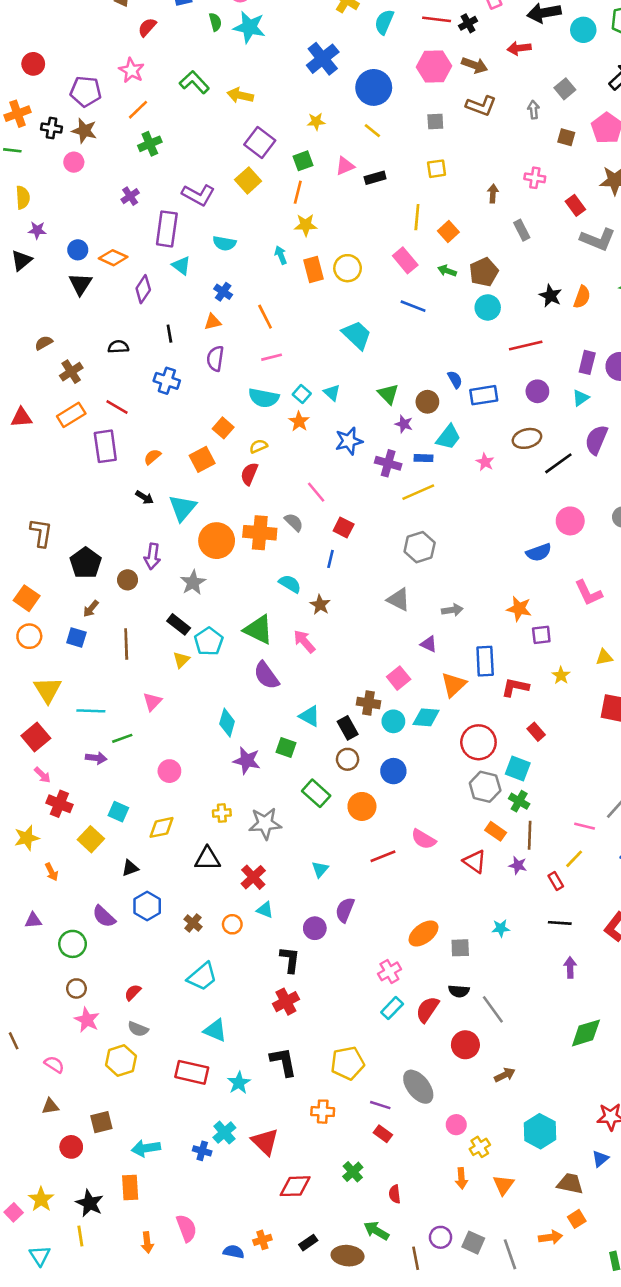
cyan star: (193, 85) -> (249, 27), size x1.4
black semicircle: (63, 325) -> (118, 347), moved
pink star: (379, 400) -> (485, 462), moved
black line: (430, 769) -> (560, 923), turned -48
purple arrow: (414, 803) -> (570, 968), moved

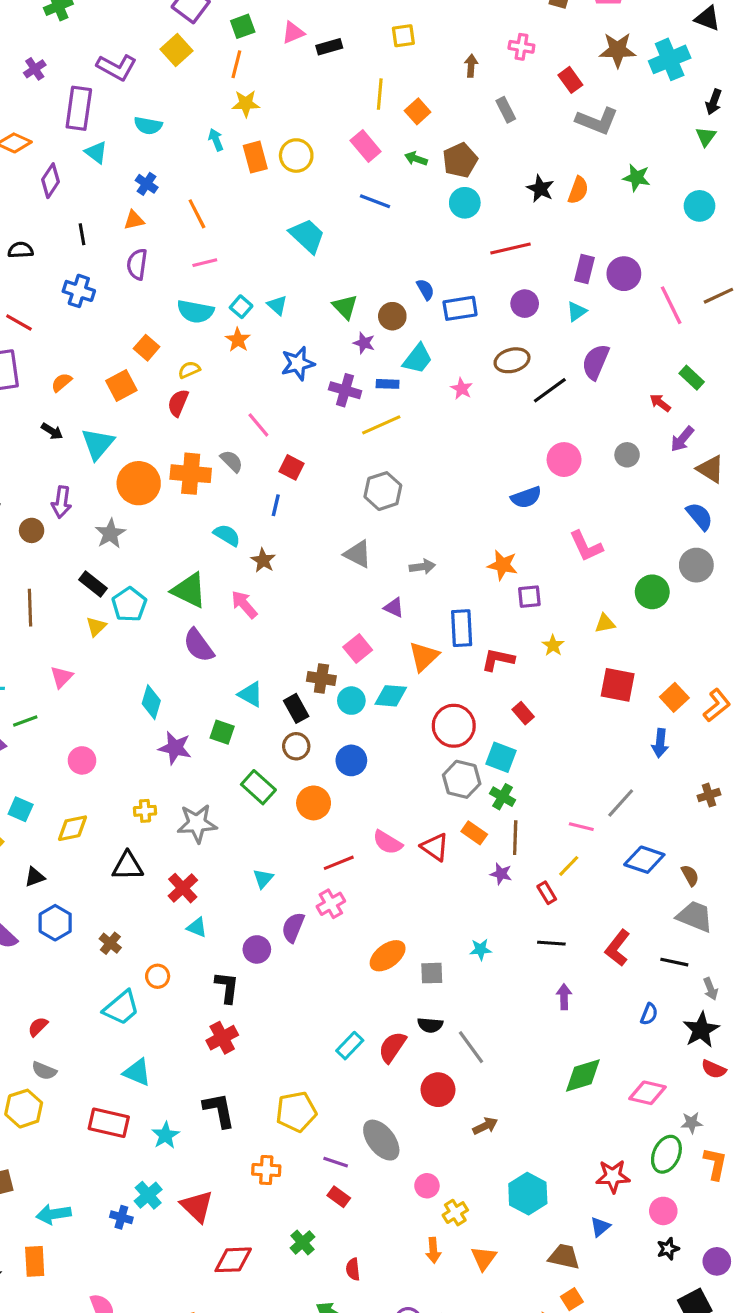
red triangle: (475, 861) -> (435, 847), moved
orange circle: (232, 924) -> (158, 976), moved
pink cross: (389, 971) -> (331, 904), moved

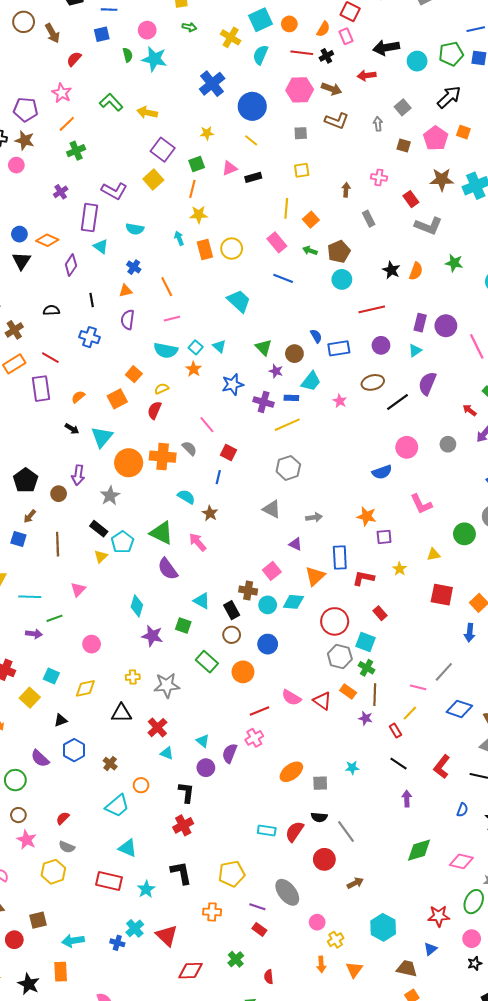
cyan triangle: (263, 879) -> (203, 741), moved, turned -32
black line: (551, 943) -> (399, 764), turned 30
cyan rectangle: (350, 1046) -> (267, 831), turned 54

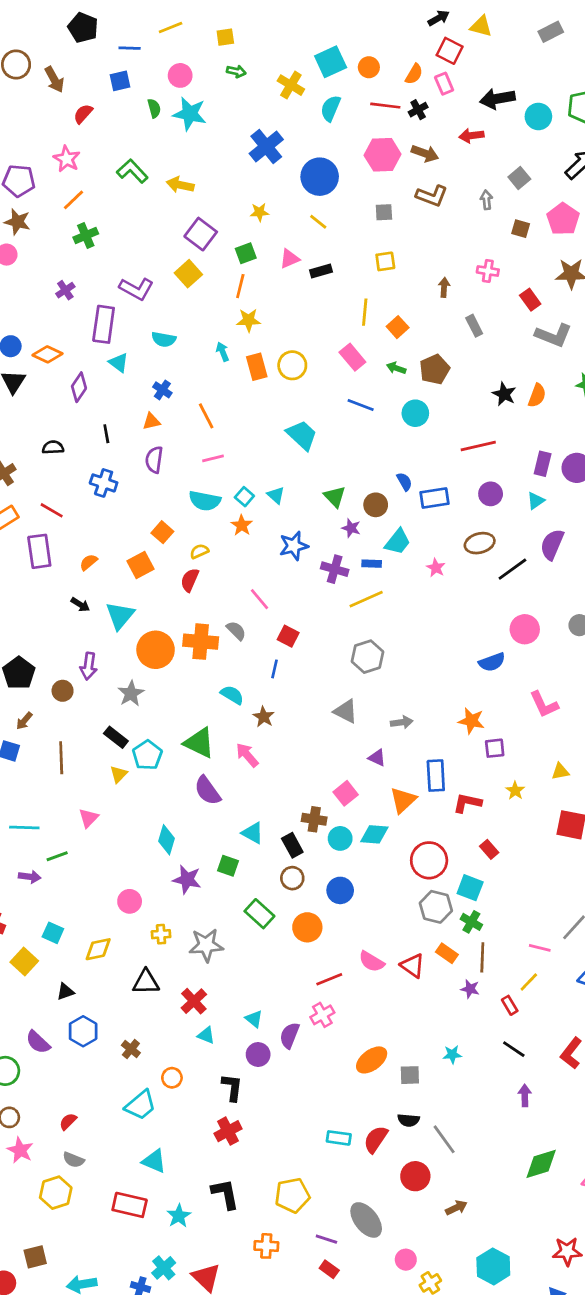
cyan circle: (342, 279) -> (415, 413), moved
pink circle: (92, 644) -> (130, 901), moved

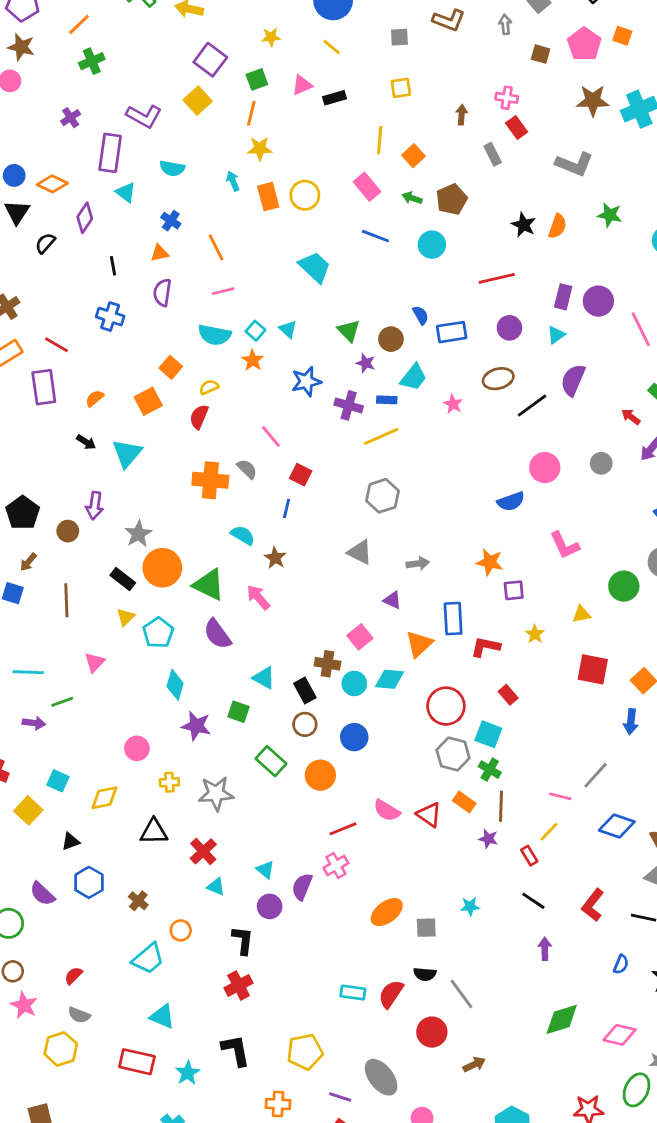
red rectangle: (530, 300) -> (517, 127), moved
black semicircle: (53, 447) -> (45, 243), moved, turned -45
orange circle: (156, 650) -> (162, 568), moved
cyan pentagon: (147, 755) -> (158, 633), moved

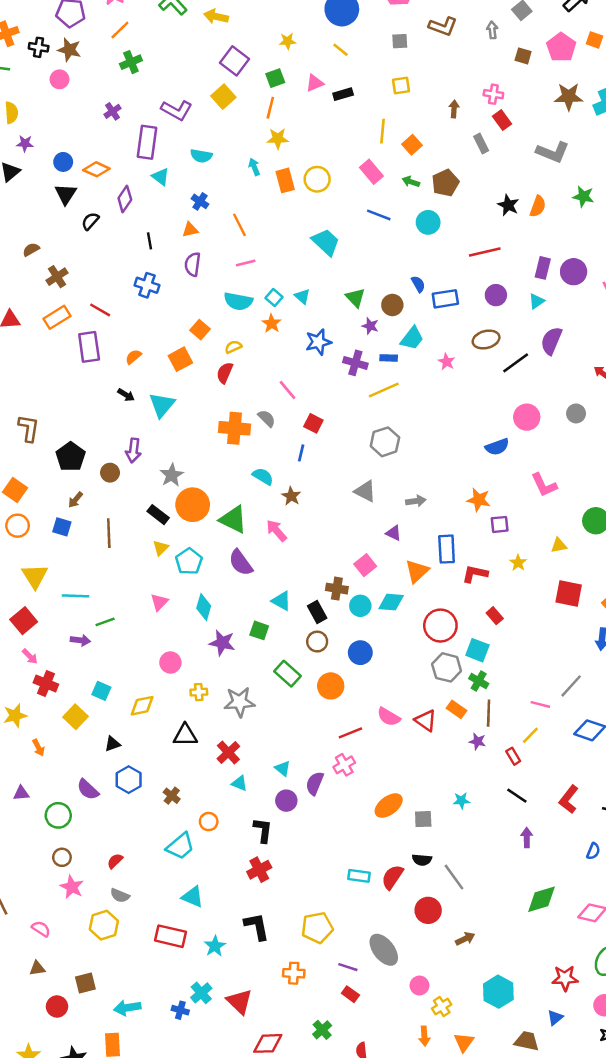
pink triangle: (95, 662) -> (159, 602), moved

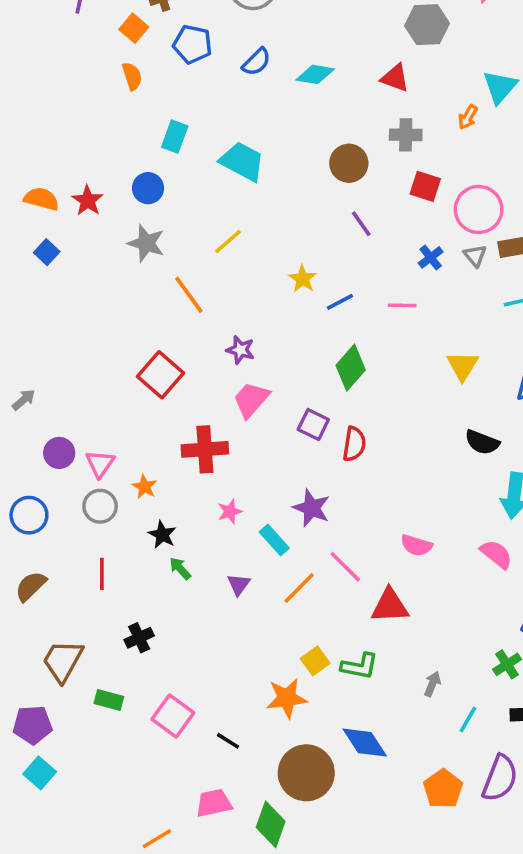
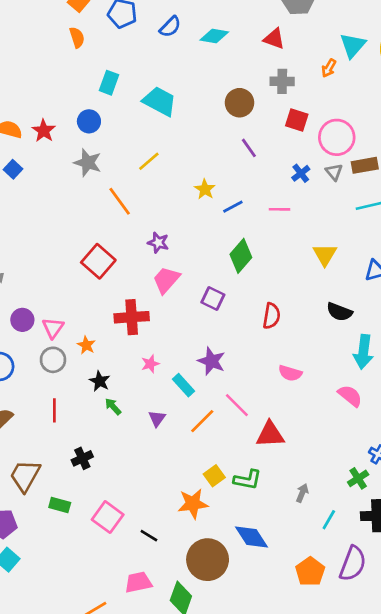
red semicircle: (354, 444) -> (271, 316), moved
pink semicircle: (416, 545) -> (290, 373), moved

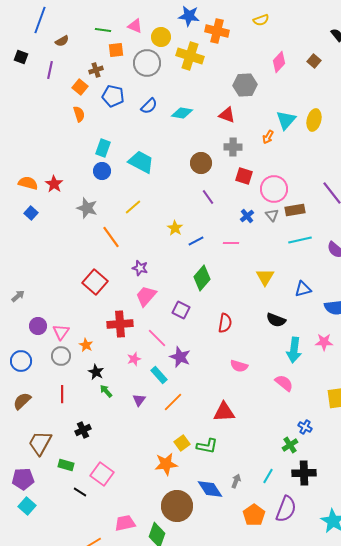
blue circle: (89, 121) -> (102, 171), moved
pink line: (237, 405) -> (157, 338), moved
gray arrow: (302, 493) -> (236, 481), moved
black line: (149, 536) -> (80, 492), moved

- [ASSIGNMENT] Keep the pictures out of the copy and return the rest of the data above exactly.

- [EXERCISE RESULT]
cyan star: (193, 85) -> (249, 27), size x1.4
black semicircle: (63, 325) -> (118, 347), moved
pink star: (379, 400) -> (485, 462), moved
black line: (430, 769) -> (560, 923), turned -48
purple arrow: (414, 803) -> (570, 968), moved

red triangle: (475, 861) -> (435, 847), moved
orange circle: (232, 924) -> (158, 976), moved
pink cross: (389, 971) -> (331, 904), moved

cyan triangle: (263, 879) -> (203, 741), moved, turned -32
black line: (551, 943) -> (399, 764), turned 30
cyan rectangle: (350, 1046) -> (267, 831), turned 54

cyan circle: (342, 279) -> (415, 413), moved
pink circle: (92, 644) -> (130, 901), moved

red rectangle: (530, 300) -> (517, 127), moved
black semicircle: (53, 447) -> (45, 243), moved, turned -45
orange circle: (156, 650) -> (162, 568), moved
cyan pentagon: (147, 755) -> (158, 633), moved

pink triangle: (95, 662) -> (159, 602), moved

red semicircle: (354, 444) -> (271, 316), moved
pink semicircle: (416, 545) -> (290, 373), moved

blue circle: (89, 121) -> (102, 171), moved
pink line: (237, 405) -> (157, 338), moved
gray arrow: (302, 493) -> (236, 481), moved
black line: (149, 536) -> (80, 492), moved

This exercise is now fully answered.